Revision tracking records:
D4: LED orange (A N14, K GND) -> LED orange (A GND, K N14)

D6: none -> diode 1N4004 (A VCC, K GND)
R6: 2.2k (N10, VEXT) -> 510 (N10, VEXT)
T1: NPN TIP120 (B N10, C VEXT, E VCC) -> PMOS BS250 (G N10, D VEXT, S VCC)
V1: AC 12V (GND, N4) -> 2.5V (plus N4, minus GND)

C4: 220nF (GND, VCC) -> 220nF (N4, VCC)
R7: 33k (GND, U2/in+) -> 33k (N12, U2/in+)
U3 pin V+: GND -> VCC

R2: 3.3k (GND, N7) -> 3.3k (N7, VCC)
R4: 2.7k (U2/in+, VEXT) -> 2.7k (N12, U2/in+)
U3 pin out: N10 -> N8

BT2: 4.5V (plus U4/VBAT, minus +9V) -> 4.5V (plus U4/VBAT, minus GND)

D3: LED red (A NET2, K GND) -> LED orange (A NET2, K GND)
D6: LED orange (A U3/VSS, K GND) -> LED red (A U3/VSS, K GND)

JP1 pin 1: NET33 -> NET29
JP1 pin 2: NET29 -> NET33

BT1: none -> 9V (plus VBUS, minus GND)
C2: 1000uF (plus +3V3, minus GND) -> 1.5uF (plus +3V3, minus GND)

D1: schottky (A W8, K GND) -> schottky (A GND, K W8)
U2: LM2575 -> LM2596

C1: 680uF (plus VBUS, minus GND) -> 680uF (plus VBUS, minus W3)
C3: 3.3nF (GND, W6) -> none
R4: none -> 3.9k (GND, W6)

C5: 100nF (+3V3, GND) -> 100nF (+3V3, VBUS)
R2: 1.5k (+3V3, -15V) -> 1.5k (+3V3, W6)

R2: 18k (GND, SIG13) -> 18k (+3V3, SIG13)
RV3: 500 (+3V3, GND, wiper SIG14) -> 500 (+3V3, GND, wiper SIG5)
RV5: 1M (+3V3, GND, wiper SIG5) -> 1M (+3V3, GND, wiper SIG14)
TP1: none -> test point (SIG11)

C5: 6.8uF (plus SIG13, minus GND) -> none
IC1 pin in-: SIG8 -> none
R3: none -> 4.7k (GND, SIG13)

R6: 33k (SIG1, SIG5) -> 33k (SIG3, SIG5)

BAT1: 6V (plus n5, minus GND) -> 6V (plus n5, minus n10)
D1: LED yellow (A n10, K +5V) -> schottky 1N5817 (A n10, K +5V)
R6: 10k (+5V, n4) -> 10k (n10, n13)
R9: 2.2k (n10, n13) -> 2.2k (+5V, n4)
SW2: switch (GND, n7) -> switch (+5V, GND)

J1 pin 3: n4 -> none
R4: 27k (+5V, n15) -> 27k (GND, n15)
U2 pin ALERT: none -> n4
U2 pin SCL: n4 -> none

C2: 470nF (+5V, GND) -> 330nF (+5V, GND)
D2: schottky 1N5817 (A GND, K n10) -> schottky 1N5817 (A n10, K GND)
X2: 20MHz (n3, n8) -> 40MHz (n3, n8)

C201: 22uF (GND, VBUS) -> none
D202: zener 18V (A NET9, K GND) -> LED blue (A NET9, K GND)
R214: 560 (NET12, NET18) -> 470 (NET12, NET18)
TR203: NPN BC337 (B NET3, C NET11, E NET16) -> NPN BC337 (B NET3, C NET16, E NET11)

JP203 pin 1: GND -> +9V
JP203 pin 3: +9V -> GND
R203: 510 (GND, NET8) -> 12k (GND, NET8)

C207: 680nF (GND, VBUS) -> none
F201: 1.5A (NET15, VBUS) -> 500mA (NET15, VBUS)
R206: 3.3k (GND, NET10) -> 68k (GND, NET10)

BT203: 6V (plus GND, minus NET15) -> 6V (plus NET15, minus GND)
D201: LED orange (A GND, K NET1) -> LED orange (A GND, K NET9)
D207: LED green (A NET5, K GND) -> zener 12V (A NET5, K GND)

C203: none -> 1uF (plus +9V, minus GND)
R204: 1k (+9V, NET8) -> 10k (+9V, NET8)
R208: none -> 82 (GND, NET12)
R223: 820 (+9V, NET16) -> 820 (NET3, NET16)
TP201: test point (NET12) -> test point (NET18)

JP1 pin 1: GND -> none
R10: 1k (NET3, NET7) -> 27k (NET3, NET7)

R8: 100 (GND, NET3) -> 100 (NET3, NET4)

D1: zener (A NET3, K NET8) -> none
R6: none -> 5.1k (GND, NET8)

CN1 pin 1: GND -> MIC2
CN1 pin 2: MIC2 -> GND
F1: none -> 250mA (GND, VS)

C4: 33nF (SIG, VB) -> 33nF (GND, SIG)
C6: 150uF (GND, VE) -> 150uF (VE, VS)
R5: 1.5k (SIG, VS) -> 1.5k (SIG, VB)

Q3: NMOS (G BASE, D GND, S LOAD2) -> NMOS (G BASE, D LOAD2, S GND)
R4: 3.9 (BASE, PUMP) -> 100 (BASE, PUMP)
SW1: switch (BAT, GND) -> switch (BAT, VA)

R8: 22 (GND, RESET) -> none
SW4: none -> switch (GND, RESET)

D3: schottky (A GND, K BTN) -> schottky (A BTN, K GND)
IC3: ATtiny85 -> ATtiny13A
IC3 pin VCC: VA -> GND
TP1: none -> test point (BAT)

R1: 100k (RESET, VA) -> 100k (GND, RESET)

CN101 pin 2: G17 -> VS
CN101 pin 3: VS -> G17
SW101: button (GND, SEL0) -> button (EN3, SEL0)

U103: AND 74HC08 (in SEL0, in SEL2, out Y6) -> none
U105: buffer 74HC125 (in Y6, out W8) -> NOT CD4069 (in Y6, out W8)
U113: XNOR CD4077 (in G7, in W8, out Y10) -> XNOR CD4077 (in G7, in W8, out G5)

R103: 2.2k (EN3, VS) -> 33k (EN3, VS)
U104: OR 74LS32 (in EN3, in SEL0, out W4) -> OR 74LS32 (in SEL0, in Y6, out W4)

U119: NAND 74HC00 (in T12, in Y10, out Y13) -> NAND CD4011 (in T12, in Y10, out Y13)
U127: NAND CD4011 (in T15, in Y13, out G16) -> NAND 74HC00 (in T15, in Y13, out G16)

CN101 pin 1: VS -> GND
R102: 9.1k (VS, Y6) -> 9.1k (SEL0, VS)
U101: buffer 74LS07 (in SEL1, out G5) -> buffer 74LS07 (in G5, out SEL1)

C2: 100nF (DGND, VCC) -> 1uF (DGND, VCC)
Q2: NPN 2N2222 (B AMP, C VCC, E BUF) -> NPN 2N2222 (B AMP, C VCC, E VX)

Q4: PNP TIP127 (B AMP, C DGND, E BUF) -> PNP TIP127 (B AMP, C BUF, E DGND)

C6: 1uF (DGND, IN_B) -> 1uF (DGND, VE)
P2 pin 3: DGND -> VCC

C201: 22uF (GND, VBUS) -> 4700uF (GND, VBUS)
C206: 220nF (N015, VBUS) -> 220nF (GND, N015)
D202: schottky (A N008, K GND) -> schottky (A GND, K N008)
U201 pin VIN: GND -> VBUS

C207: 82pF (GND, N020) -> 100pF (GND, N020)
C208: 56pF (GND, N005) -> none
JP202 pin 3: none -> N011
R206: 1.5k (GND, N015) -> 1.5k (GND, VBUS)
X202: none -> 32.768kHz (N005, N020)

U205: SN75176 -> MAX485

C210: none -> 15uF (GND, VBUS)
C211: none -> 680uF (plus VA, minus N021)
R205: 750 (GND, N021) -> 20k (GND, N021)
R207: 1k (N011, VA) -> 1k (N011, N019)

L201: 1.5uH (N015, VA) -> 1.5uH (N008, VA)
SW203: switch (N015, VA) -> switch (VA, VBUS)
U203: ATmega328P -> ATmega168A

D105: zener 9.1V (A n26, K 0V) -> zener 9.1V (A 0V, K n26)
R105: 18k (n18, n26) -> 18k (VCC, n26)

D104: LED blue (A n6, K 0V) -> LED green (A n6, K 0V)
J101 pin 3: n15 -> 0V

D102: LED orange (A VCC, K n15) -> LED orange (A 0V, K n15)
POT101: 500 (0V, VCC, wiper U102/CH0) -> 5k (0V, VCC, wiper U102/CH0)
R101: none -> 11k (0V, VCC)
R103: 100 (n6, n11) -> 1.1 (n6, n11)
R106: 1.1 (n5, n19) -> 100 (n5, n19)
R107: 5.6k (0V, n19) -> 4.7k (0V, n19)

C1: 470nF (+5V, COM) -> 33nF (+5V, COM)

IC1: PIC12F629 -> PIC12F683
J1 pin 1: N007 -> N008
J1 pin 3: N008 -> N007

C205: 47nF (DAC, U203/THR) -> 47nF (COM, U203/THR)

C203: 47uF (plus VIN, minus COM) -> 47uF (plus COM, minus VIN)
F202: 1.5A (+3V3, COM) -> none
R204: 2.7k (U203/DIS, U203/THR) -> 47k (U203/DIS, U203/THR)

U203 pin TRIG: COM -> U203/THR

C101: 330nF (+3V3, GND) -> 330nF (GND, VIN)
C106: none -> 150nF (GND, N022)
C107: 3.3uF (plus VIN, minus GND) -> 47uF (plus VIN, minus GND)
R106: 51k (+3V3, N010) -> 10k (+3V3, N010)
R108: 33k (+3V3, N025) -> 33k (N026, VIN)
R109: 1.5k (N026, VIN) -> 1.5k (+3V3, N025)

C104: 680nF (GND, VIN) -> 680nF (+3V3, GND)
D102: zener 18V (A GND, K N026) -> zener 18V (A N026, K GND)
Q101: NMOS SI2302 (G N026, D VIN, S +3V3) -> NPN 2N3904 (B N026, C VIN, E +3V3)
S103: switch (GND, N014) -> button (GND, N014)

* **Work order**: A copy of each line in the data above that holds the string "test" is needed.

* **Answer to this task**:
TP1: none -> test point (SIG11)
TP201: test point (NET12) -> test point (NET18)
TP1: none -> test point (BAT)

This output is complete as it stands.